## Exercise aim
Write out the listing below from the line containing "orange diamond at" to the line containing "orange semicircle at (92, 265): moved", both lines included. Leave the pictures out.

## Listed entries
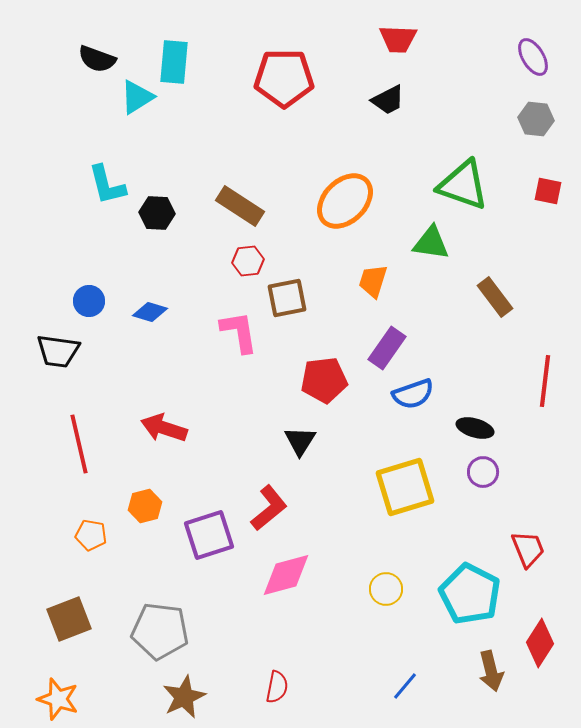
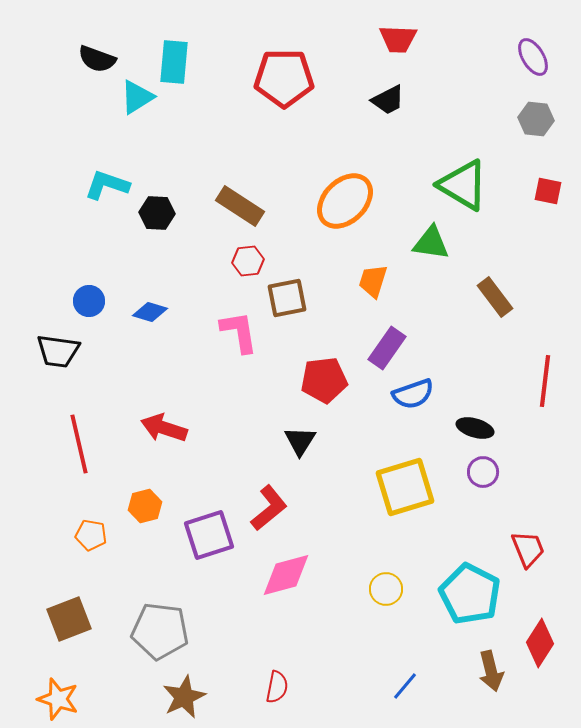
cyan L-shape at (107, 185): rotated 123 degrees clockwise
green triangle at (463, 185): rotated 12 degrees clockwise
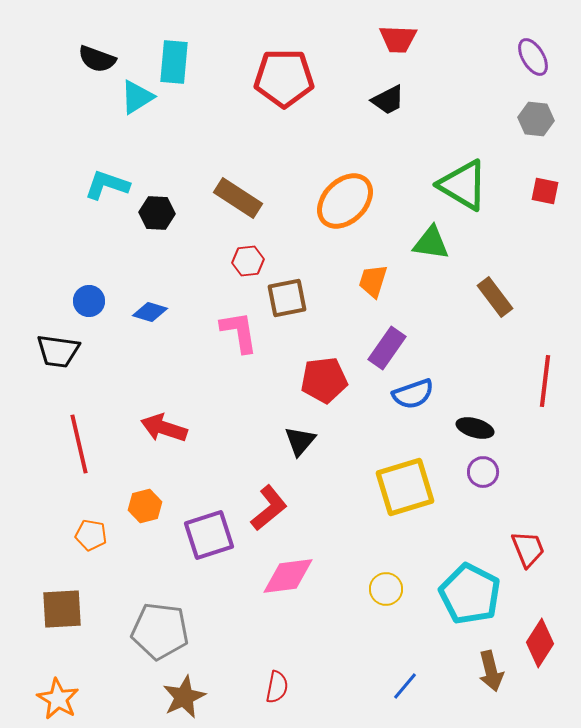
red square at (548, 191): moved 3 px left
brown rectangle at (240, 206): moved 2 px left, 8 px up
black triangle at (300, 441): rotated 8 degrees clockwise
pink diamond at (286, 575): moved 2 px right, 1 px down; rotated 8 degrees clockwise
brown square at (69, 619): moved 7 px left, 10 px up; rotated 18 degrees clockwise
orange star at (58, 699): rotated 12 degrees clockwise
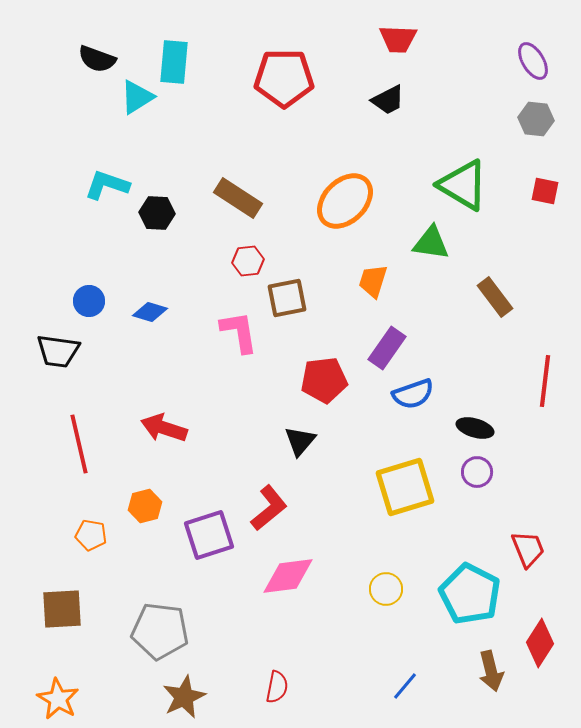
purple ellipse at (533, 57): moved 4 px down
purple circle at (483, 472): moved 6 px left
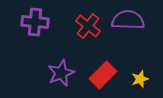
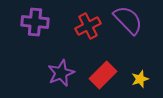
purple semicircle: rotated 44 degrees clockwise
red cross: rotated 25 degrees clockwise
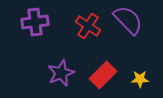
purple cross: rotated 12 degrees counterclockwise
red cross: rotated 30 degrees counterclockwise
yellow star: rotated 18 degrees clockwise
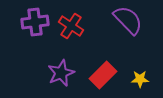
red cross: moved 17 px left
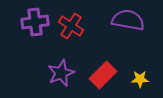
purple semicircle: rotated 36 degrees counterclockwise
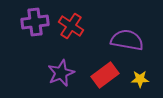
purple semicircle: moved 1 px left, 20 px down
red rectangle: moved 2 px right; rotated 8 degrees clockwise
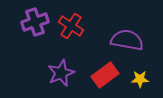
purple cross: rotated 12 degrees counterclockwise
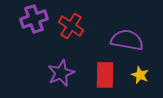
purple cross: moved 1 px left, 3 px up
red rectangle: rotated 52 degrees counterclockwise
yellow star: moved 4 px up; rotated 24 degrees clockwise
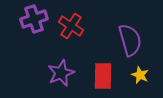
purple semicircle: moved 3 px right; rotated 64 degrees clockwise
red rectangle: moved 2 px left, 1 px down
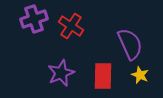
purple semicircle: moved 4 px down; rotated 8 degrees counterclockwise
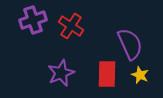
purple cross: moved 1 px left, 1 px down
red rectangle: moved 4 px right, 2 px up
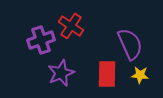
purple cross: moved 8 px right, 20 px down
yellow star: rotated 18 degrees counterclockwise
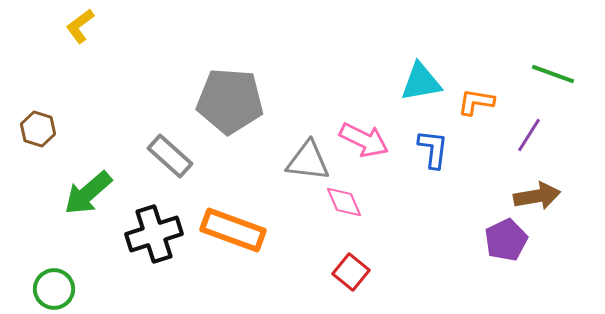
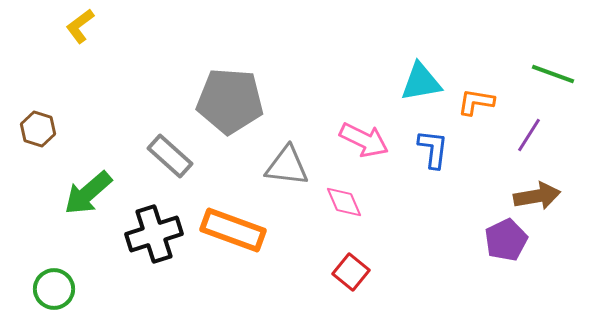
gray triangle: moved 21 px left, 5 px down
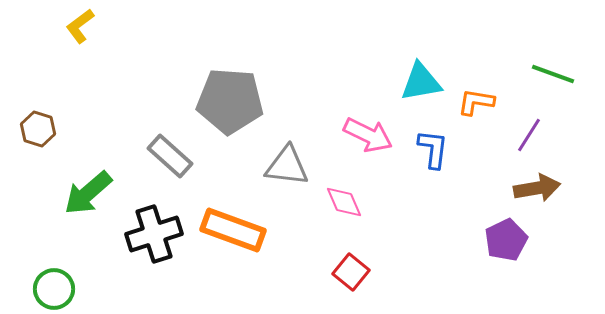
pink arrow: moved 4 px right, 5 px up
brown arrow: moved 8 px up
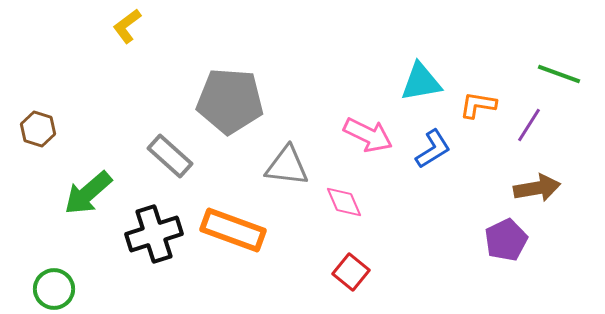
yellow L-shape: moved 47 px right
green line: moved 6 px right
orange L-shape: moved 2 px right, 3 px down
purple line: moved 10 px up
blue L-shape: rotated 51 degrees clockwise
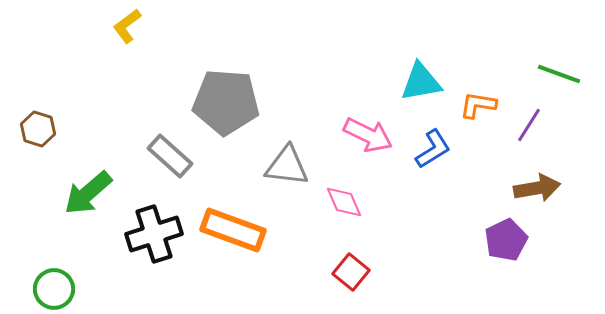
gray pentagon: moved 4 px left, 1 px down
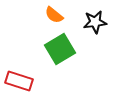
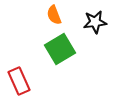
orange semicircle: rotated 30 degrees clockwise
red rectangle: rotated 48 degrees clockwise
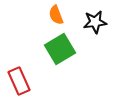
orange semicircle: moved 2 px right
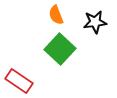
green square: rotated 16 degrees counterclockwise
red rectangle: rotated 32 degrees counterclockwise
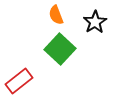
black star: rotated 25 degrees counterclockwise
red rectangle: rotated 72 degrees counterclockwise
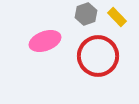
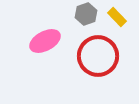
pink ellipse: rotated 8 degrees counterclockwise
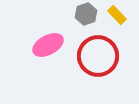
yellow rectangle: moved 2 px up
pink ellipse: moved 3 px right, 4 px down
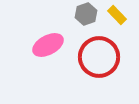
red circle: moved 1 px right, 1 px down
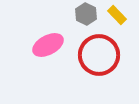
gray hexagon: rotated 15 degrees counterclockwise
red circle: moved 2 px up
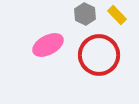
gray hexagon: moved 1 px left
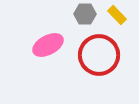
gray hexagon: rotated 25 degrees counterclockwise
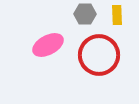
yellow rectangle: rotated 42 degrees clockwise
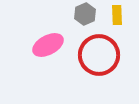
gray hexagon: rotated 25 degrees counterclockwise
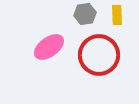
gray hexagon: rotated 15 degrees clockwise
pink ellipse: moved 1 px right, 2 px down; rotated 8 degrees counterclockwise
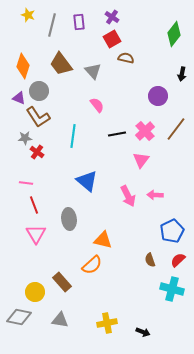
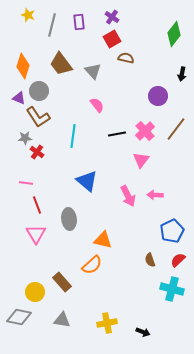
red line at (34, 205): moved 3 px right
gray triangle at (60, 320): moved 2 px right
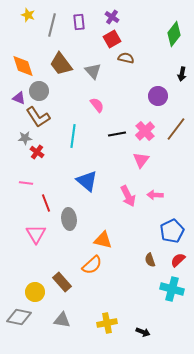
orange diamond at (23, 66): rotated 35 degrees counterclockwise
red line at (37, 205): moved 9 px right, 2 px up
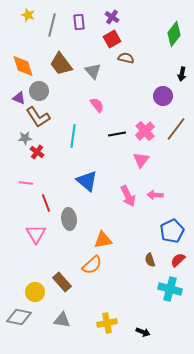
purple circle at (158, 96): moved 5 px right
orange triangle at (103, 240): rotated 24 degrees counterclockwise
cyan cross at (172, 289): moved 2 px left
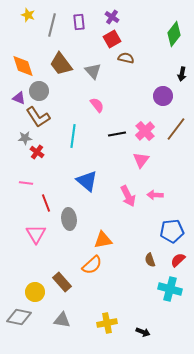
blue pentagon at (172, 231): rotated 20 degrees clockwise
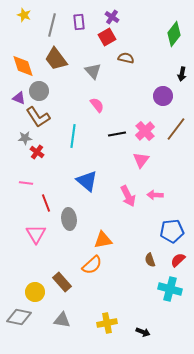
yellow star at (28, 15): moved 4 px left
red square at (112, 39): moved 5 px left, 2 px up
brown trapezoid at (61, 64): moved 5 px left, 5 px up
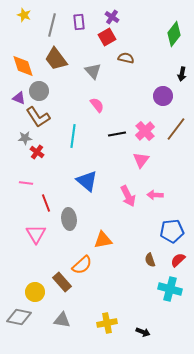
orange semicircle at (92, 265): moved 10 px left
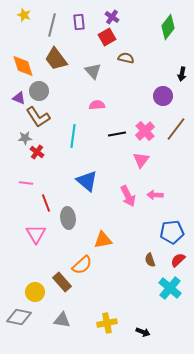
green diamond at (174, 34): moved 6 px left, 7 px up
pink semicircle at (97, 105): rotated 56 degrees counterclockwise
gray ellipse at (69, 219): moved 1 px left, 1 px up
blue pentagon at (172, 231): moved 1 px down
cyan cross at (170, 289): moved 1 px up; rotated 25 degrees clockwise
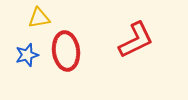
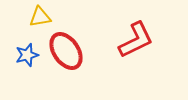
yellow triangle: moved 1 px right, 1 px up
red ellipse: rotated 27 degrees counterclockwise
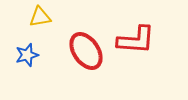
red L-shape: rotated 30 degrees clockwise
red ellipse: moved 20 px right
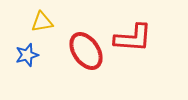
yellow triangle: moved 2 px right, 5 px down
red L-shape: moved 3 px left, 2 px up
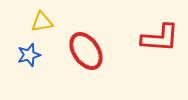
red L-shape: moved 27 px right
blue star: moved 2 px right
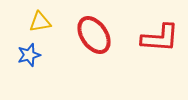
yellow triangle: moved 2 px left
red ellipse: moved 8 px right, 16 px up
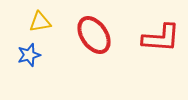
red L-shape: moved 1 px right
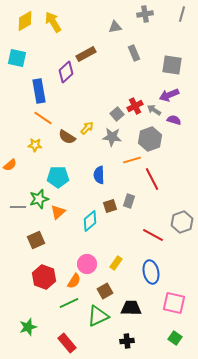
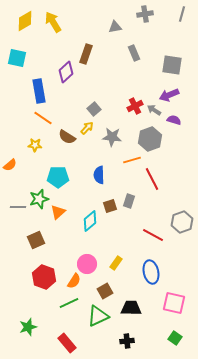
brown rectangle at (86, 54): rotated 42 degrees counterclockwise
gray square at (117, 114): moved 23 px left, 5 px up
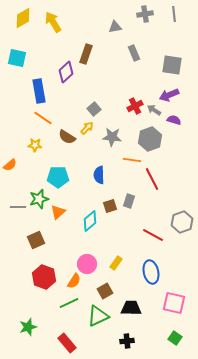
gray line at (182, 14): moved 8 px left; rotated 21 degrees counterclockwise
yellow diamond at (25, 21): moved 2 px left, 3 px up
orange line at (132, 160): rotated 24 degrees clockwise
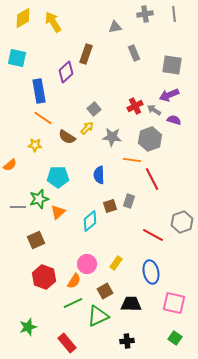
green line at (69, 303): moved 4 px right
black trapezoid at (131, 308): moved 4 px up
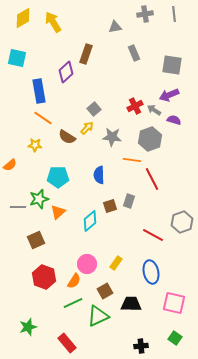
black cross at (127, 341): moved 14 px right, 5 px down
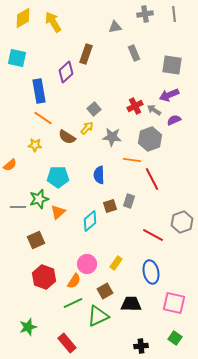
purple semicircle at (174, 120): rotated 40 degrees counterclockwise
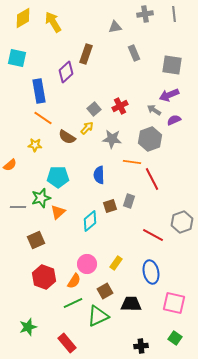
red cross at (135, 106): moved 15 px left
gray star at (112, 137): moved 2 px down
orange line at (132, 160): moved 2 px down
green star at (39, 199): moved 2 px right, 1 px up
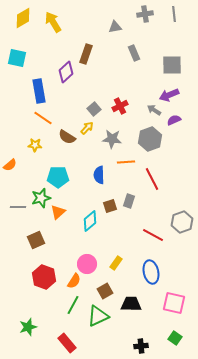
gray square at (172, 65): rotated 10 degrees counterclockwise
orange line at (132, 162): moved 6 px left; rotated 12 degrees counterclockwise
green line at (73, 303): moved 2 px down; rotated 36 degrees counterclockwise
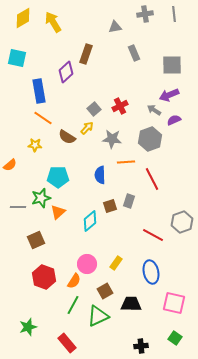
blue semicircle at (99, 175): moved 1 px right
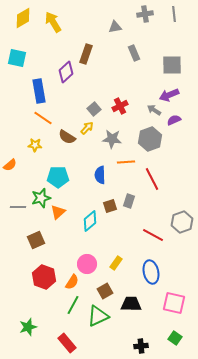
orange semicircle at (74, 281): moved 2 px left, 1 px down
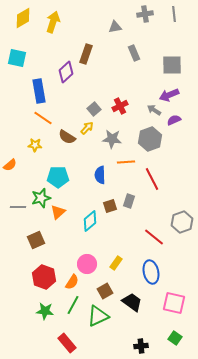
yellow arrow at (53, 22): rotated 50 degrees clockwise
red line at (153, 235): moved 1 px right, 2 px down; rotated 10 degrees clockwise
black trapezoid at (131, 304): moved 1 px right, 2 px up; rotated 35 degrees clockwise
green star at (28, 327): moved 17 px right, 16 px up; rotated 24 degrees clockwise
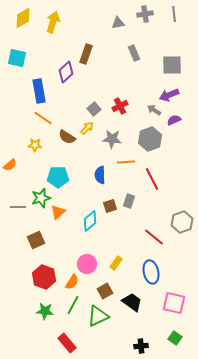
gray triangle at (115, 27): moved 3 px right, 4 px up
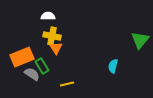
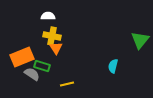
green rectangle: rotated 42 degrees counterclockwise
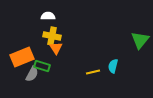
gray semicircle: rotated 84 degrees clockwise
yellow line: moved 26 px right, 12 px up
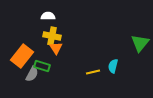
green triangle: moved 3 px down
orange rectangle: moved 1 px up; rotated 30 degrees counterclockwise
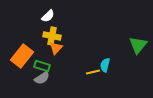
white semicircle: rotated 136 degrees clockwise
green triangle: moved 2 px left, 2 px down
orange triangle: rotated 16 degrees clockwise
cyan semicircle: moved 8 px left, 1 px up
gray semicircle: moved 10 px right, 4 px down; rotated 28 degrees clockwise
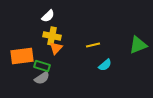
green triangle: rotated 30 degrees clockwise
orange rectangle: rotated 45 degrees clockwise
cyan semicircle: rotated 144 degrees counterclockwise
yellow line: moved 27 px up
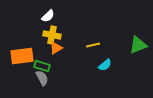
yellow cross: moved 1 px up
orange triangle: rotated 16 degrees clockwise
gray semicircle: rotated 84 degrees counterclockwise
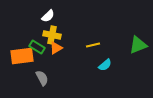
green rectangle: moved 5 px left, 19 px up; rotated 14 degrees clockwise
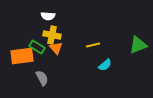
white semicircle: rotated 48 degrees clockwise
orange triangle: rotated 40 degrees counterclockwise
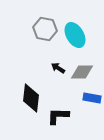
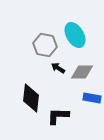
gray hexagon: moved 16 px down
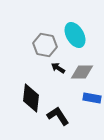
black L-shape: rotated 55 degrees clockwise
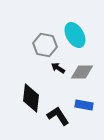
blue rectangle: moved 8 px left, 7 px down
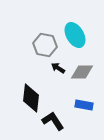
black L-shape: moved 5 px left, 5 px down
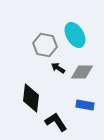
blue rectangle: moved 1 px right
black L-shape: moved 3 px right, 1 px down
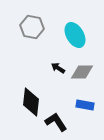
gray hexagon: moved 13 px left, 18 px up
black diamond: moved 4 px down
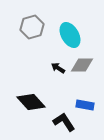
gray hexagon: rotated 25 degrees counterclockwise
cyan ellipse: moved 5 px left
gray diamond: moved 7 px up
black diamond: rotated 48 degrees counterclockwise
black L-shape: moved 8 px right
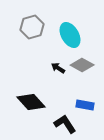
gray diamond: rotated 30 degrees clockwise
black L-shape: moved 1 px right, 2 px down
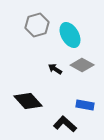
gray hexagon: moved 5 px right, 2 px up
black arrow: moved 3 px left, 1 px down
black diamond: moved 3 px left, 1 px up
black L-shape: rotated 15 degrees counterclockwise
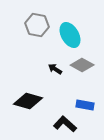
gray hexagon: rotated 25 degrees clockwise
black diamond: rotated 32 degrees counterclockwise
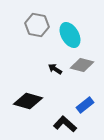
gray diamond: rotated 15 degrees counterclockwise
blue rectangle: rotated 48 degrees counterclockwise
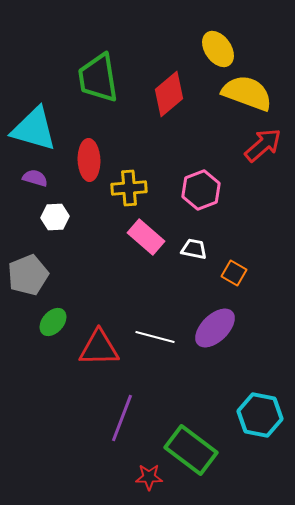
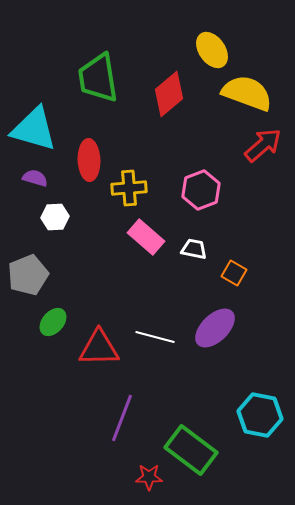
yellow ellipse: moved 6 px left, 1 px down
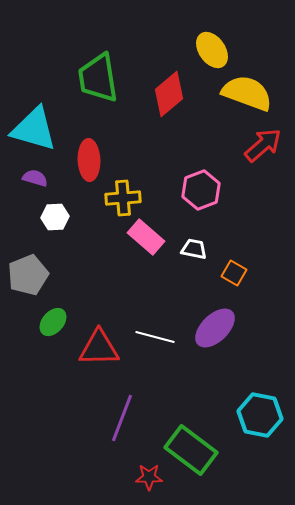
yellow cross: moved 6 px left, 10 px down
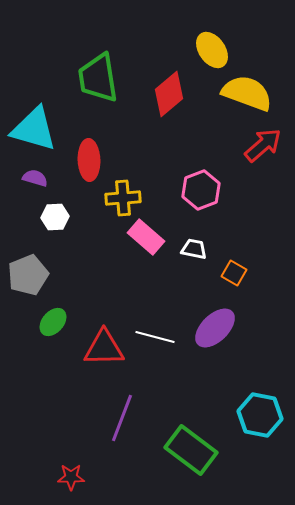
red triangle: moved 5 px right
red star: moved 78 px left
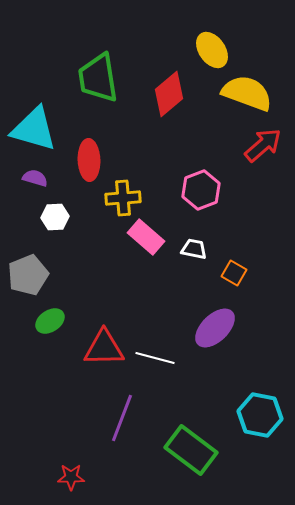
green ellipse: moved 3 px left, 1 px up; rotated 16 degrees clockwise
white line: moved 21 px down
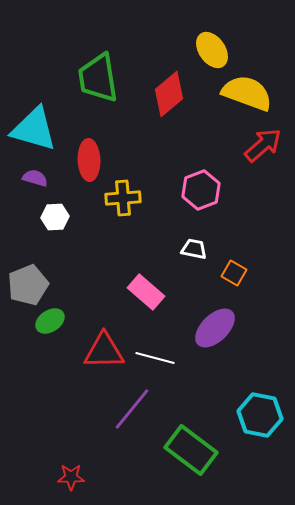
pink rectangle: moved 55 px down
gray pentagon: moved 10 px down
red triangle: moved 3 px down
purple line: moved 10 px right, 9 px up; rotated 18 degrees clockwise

## Exercise output
orange diamond at (23, 66): rotated 35 degrees counterclockwise
red line at (37, 205): moved 9 px right, 2 px up
purple circle at (158, 96): moved 5 px right
orange triangle at (103, 240): rotated 24 degrees counterclockwise
cyan cross at (172, 289): moved 2 px left
blue pentagon at (172, 231): rotated 20 degrees clockwise
yellow star at (28, 15): moved 4 px left
red square at (112, 39): moved 5 px left, 2 px up
brown trapezoid at (61, 64): moved 5 px left, 5 px up
orange semicircle at (92, 265): moved 10 px left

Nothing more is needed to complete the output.